Check every line of the entries that follow, and copy the ones containing "cyan".

▸ Materials provided
::::::::::

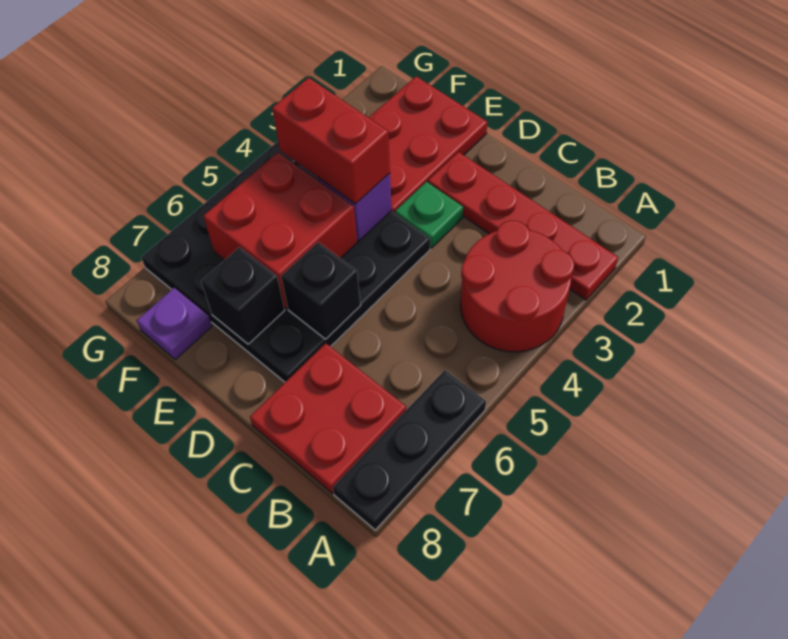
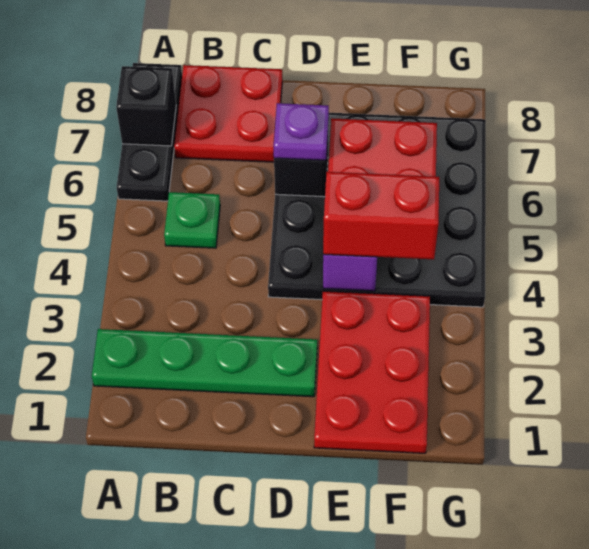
red plate A2:D2 level 1 -> green plate A2:D2 level 1
red round brick A3:B4 level 1 -> none
green plate D3 level 1 -> green plate B5 level 1
black brick E7 level 2 -> black brick A7 level 2
purple plate F8 level 1 -> purple plate D6 level 3

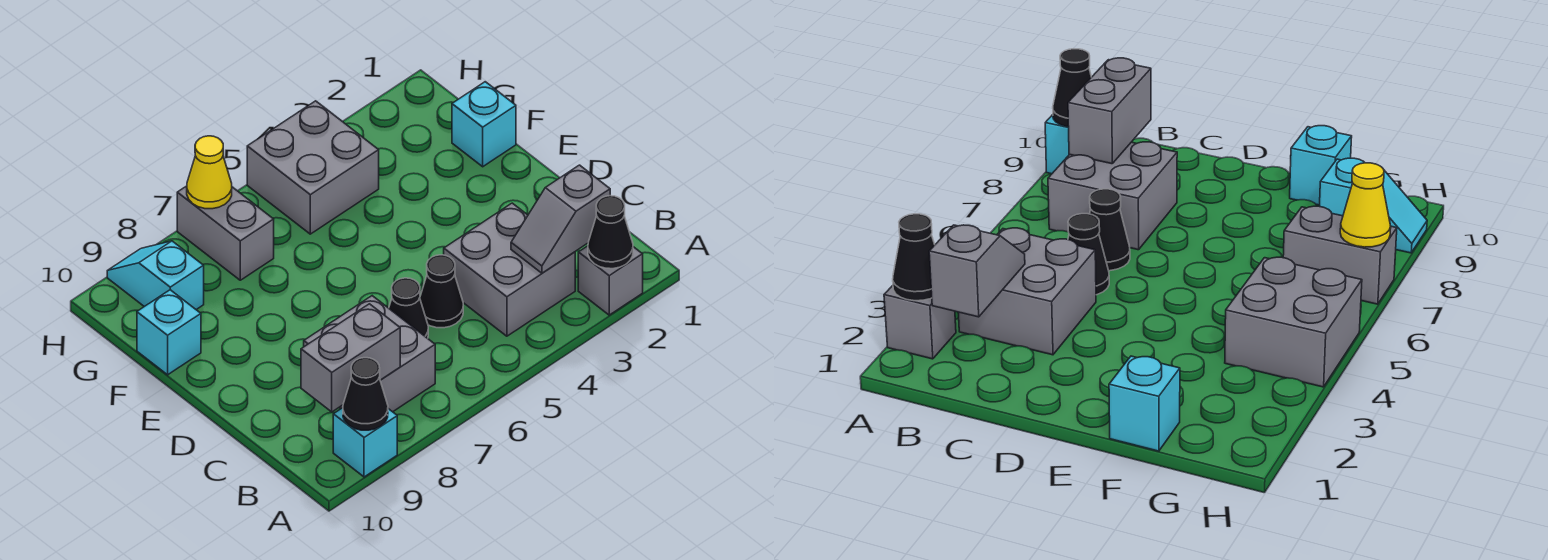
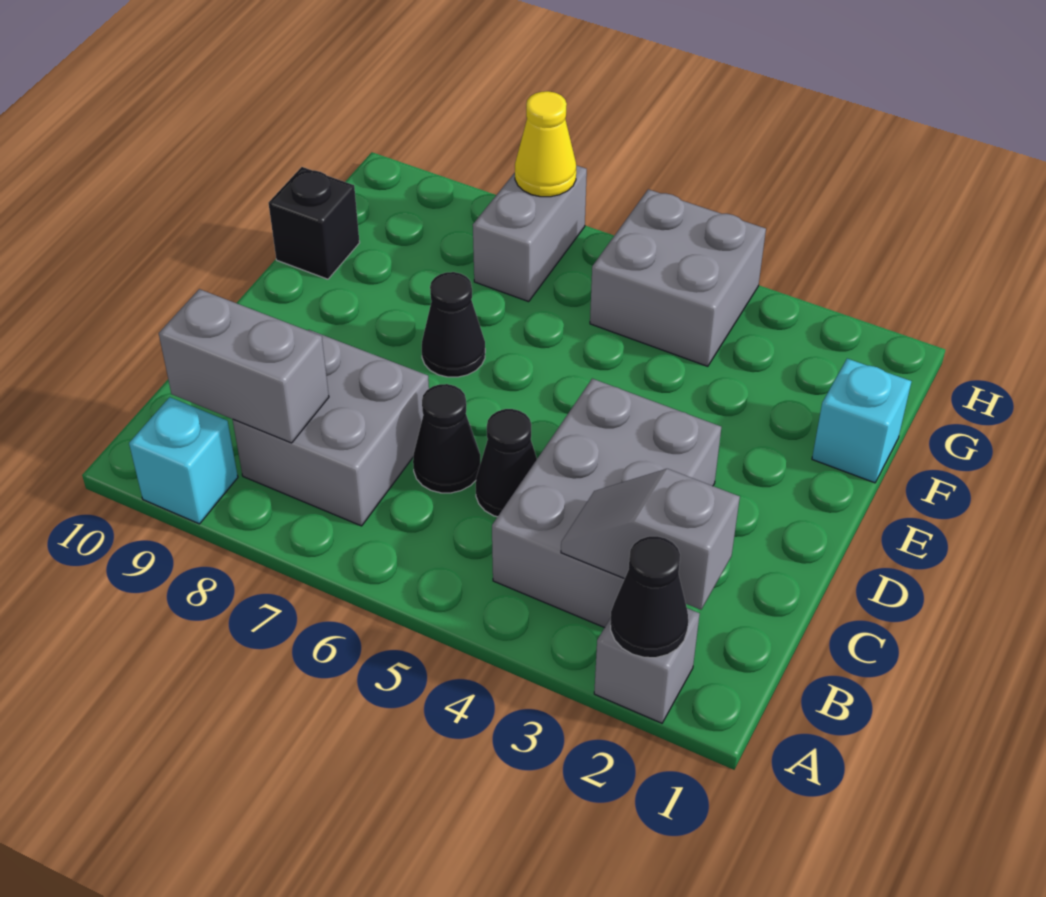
black cone A9 level 2 -> black cone E7 level 1
grey brick B3:C4 level 1 -> grey brick B3:D4 level 1
cyan brick F10 level 1 -> black brick F10 level 1
cyan slope G9:H9 level 1 top G -> none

::::::::::

▸ Answer section
cyan brick F10 level 1 -> black brick F10 level 1
cyan slope G9:H9 level 1 top G -> none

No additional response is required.